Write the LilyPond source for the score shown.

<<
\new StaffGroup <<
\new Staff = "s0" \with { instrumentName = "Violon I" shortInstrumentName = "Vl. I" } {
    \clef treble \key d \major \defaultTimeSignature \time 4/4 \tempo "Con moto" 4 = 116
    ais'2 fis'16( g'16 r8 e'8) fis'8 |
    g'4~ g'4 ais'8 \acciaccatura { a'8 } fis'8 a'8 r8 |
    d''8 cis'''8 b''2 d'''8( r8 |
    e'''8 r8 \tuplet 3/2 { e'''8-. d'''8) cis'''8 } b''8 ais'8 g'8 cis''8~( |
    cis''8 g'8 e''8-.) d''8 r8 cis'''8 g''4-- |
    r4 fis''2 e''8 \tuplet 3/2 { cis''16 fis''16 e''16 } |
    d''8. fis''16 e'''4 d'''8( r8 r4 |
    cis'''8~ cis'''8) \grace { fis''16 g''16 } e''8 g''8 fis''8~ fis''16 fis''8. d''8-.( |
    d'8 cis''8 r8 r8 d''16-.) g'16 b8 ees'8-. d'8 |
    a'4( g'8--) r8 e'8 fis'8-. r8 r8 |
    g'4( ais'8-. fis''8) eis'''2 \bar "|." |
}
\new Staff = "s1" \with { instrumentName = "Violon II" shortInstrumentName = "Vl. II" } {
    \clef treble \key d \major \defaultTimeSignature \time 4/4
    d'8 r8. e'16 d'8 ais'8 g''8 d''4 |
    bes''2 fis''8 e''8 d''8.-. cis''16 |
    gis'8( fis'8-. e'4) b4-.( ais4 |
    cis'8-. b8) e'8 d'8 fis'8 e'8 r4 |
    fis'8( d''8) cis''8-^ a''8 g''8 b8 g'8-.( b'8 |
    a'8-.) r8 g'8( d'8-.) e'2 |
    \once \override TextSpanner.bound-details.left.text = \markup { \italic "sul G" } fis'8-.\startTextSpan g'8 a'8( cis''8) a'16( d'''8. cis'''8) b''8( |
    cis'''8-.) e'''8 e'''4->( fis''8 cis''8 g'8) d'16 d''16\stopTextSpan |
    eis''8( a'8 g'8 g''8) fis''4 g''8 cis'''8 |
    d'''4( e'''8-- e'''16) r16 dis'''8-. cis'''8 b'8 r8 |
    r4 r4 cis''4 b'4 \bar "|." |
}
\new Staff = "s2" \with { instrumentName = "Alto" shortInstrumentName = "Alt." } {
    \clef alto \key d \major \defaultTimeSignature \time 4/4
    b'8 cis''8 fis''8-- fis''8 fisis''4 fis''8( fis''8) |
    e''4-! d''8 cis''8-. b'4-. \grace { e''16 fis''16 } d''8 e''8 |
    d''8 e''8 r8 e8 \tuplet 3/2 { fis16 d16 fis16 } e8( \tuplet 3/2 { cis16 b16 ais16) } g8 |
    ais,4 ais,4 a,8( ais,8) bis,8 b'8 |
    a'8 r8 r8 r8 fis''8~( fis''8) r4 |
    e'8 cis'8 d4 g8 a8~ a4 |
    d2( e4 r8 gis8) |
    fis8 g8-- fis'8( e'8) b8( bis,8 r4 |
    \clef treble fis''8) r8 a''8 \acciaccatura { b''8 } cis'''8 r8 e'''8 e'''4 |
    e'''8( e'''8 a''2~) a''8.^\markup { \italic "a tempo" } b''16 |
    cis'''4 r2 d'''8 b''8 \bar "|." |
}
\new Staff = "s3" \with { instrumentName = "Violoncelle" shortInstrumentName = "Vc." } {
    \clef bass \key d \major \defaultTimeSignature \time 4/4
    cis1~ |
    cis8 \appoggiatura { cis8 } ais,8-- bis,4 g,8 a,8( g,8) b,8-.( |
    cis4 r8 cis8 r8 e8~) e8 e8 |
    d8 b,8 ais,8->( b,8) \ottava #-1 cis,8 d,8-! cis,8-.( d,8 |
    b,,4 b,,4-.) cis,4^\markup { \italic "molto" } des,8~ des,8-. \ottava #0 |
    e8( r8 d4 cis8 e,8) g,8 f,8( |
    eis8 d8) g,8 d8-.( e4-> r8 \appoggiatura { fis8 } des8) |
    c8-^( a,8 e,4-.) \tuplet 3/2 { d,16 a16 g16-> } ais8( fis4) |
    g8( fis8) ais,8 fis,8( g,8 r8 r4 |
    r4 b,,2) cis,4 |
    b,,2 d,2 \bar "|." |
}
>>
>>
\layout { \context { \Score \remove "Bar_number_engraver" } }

....

Exercise prompt
Identify each line of the material above that contains the string "clef" (case-sensitive) and copy those lines in full.

Exercise answer
    \clef treble \key d \major \defaultTimeSignature \time 4/4 \tempo "Con moto" 4 = 116
    \clef treble \key d \major \defaultTimeSignature \time 4/4
    \clef alto \key d \major \defaultTimeSignature \time 4/4
    \clef treble fis''8) r8 a''8 \acciaccatura { b''8 } cis'''8 r8 e'''8 e'''4 |
    \clef bass \key d \major \defaultTimeSignature \time 4/4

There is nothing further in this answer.